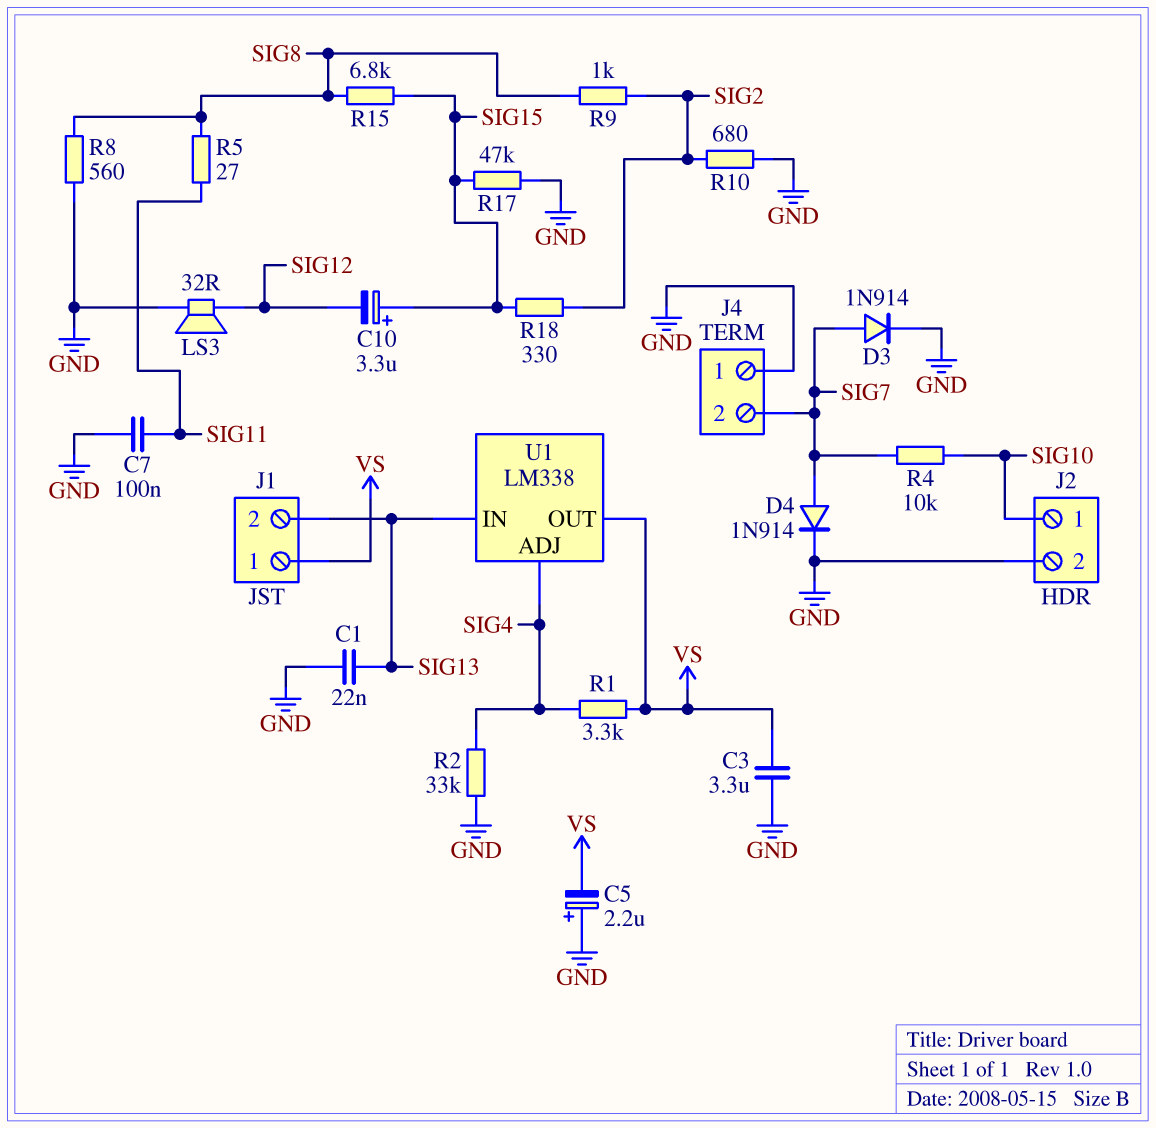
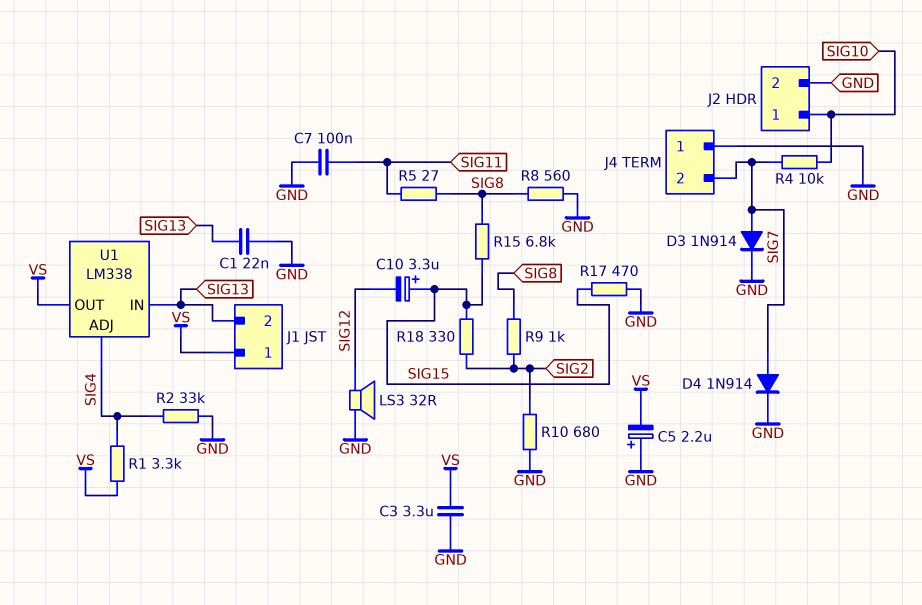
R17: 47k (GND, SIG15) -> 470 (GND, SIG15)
··········
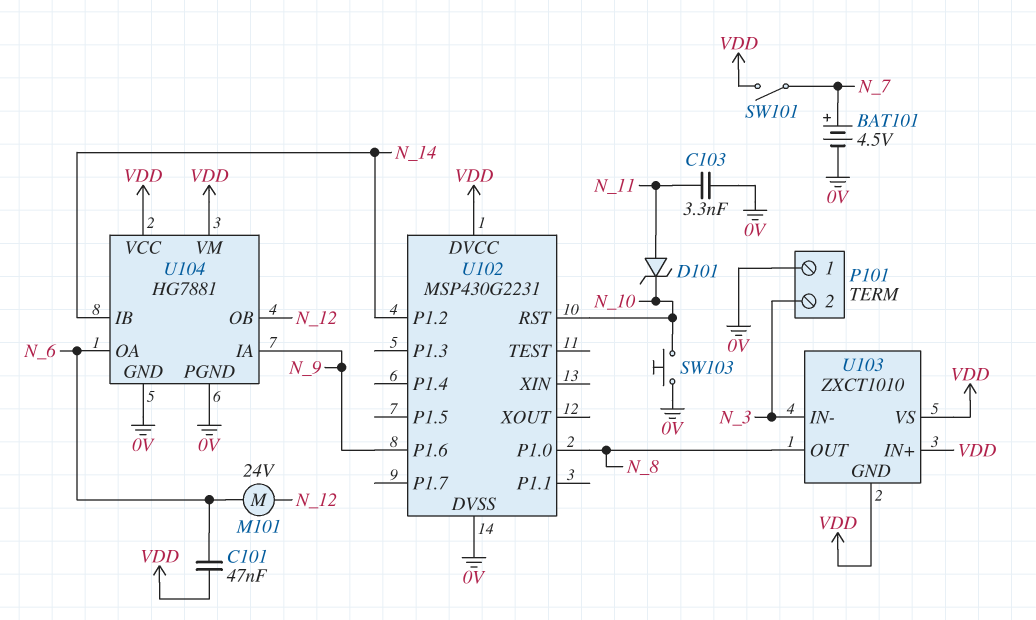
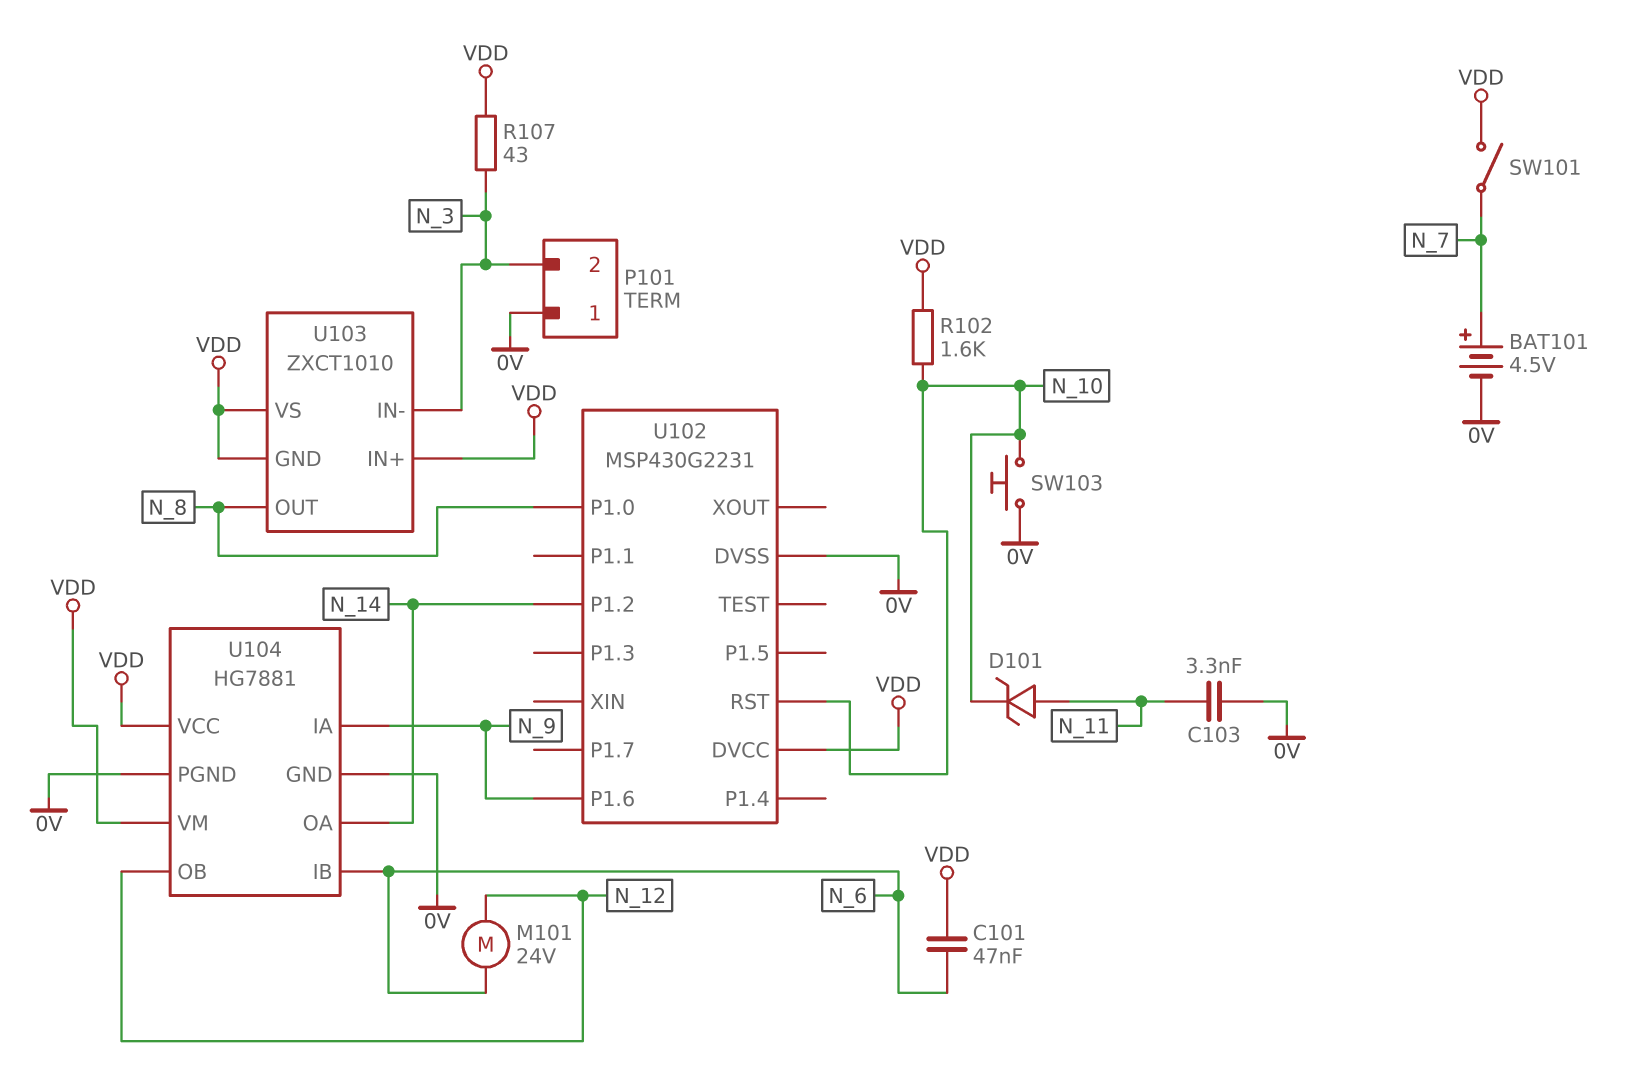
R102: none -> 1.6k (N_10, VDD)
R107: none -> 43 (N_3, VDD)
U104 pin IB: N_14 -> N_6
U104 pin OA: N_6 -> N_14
··········
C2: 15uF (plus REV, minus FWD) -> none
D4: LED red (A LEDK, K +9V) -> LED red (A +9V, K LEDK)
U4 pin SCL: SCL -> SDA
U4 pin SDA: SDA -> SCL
··········
[What needs to be done]
Where the listing above has a line with "D4: LED red", start there, and output every line exactly through the line with "U4 pin SDA: SDA -> SCL", which is also included.

[Expected answer]
D4: LED red (A LEDK, K +9V) -> LED red (A +9V, K LEDK)
U4 pin SCL: SCL -> SDA
U4 pin SDA: SDA -> SCL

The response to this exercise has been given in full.